[[ THE DATA, beginning ]]

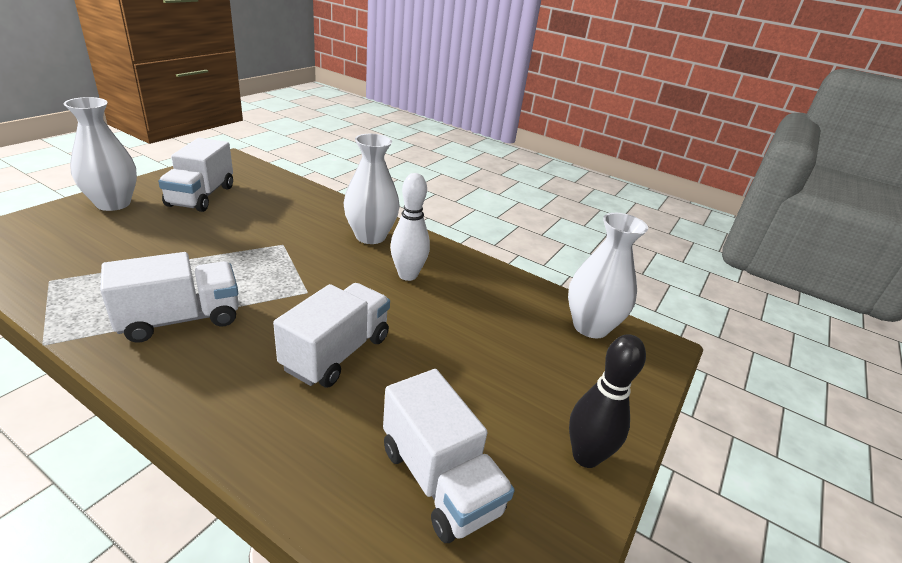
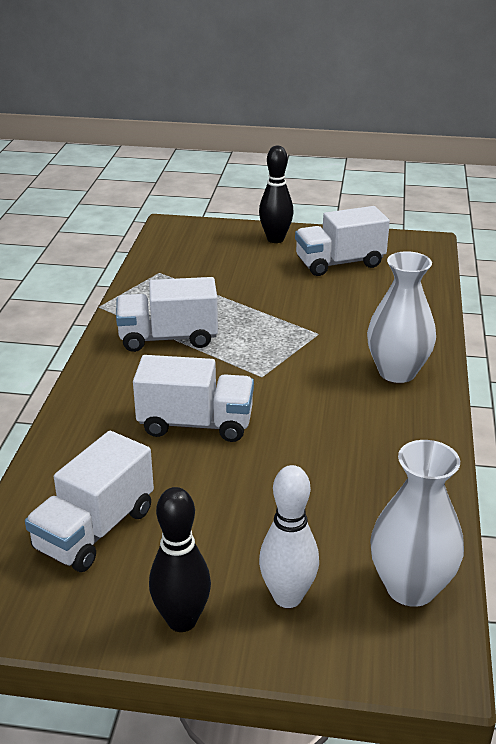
camera: 70 degrees right, 0 degrees up
(113, 203) = (275, 239): white vase -> black bowling pin
(180, 319) = (168, 338): white truck -> white truck turned 135 degrees clockwise
(407, 275) = (354, 420): white bowling pin -> white bowling pin (287, 597)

[[ THE DATA, end ]]

Transcribe the lines above exactly, setting aside any picture among them.

FINAL ANSWER:
camera: 70 degrees right, 0 degrees up
(113, 203) = (275, 239): white vase -> black bowling pin
(180, 319) = (168, 338): white truck -> white truck turned 135 degrees clockwise
(407, 275) = (354, 420): white bowling pin -> white bowling pin (287, 597)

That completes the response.